Extract each line in the rows below that contains the string "kern". Case counts.

Stored entries:

* Start *

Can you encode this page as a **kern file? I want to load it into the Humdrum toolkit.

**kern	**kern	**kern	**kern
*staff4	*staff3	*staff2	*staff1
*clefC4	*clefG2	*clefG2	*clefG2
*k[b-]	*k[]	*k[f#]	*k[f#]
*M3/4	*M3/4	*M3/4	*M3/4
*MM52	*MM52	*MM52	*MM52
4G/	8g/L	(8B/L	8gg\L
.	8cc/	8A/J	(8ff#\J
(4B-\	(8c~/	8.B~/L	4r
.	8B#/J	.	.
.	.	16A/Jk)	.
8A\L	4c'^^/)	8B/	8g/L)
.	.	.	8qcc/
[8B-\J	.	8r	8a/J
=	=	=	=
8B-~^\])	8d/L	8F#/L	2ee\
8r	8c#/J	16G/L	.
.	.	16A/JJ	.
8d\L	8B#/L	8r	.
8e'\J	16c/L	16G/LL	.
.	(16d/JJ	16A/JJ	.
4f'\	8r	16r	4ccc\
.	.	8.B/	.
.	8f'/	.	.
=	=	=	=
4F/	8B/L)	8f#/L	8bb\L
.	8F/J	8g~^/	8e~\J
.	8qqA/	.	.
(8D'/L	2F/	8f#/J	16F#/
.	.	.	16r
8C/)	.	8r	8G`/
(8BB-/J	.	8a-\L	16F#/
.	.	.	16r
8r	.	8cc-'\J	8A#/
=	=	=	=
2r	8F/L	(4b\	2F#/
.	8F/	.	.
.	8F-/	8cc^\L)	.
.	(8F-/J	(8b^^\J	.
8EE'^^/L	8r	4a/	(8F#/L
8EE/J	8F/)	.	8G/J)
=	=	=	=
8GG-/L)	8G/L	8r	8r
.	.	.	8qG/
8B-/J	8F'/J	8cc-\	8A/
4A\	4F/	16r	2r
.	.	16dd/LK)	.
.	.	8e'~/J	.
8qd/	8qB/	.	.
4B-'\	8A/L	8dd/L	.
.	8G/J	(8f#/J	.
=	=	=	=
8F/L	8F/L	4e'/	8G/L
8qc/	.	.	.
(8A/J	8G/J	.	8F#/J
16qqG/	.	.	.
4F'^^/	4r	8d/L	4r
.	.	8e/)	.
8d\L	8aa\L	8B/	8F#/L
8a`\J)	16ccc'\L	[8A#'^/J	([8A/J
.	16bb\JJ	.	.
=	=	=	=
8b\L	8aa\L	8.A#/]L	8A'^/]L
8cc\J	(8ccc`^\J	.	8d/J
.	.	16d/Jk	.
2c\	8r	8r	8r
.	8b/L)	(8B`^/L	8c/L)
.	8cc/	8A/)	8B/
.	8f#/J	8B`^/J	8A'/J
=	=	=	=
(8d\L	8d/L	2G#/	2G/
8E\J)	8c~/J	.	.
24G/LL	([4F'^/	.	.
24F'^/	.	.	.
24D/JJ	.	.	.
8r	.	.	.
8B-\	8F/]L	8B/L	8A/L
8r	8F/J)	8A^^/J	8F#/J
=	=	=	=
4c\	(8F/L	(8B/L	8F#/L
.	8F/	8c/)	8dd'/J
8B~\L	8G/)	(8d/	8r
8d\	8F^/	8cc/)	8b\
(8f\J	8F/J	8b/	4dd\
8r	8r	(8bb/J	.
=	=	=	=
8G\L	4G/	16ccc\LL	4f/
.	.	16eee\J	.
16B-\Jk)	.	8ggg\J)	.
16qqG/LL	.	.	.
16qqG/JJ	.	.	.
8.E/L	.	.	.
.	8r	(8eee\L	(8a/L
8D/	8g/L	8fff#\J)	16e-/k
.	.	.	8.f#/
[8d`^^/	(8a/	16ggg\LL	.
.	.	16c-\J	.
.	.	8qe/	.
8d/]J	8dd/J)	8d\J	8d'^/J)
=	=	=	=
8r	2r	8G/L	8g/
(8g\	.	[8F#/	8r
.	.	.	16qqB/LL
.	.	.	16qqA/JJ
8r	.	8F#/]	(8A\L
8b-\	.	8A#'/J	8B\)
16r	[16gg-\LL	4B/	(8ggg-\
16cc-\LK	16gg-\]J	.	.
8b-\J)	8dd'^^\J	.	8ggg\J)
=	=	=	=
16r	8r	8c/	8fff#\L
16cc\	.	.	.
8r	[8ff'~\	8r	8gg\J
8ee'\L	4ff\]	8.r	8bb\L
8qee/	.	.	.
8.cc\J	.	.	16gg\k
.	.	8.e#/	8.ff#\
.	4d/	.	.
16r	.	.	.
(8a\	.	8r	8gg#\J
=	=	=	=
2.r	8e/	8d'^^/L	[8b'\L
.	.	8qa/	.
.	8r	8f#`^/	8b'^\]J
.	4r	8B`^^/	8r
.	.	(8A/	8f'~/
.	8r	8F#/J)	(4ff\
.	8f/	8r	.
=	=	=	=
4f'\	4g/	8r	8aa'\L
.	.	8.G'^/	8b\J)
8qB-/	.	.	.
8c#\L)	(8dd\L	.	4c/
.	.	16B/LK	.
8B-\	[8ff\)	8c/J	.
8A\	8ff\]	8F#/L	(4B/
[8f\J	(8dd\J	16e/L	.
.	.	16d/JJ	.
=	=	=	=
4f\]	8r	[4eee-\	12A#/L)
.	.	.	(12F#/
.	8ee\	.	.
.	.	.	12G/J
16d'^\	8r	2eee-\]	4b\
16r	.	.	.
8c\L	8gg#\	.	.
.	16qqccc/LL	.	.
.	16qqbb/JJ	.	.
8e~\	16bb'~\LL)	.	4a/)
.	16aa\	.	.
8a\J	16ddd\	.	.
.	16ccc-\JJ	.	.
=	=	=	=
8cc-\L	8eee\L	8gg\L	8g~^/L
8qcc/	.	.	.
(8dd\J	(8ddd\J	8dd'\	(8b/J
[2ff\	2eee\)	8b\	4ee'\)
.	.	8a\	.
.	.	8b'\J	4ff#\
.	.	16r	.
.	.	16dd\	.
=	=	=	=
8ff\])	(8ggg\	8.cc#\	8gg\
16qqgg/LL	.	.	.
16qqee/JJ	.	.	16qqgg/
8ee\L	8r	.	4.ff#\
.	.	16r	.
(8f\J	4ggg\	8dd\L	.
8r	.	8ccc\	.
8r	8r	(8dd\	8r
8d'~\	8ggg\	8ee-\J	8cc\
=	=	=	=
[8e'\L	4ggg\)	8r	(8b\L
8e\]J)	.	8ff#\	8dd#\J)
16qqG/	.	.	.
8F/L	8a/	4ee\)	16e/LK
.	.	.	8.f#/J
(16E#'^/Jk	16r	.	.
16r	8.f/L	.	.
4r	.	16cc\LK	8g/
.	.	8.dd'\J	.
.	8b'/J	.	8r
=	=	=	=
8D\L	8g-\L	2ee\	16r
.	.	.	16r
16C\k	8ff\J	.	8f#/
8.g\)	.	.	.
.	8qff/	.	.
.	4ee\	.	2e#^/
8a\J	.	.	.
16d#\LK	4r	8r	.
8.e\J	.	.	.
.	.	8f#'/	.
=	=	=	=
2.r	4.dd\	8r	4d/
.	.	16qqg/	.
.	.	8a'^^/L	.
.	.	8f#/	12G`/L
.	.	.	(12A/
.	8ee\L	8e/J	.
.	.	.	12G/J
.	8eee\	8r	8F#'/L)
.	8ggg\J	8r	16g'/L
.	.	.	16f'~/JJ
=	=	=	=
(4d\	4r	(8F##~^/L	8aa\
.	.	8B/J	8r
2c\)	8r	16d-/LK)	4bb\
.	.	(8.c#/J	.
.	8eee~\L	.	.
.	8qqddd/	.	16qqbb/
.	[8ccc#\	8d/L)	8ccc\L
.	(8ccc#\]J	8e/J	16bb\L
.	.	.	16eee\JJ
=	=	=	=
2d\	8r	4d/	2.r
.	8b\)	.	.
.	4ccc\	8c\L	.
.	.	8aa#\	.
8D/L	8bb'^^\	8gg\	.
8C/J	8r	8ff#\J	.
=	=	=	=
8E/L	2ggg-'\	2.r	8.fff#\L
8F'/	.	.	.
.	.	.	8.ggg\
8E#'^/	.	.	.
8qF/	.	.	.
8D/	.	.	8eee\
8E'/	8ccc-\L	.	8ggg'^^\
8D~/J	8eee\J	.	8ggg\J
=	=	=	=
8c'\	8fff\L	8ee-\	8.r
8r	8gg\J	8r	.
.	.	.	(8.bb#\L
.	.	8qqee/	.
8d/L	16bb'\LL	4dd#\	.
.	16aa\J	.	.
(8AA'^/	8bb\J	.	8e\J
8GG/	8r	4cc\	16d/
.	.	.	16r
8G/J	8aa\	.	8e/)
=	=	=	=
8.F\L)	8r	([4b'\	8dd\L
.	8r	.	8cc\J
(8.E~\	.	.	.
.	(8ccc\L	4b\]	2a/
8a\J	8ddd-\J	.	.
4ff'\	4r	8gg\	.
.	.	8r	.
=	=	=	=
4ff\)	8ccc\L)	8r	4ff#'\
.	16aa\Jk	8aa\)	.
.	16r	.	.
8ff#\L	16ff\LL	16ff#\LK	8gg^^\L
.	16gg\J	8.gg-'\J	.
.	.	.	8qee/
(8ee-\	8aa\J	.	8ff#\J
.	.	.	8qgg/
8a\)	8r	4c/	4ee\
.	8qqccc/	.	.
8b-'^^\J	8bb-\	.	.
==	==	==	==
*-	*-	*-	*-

* End *

▸ **Correct response**:
Can you encode this page as a **kern file? I want to load it into the Humdrum toolkit.
**kern	**kern	**kern	**kern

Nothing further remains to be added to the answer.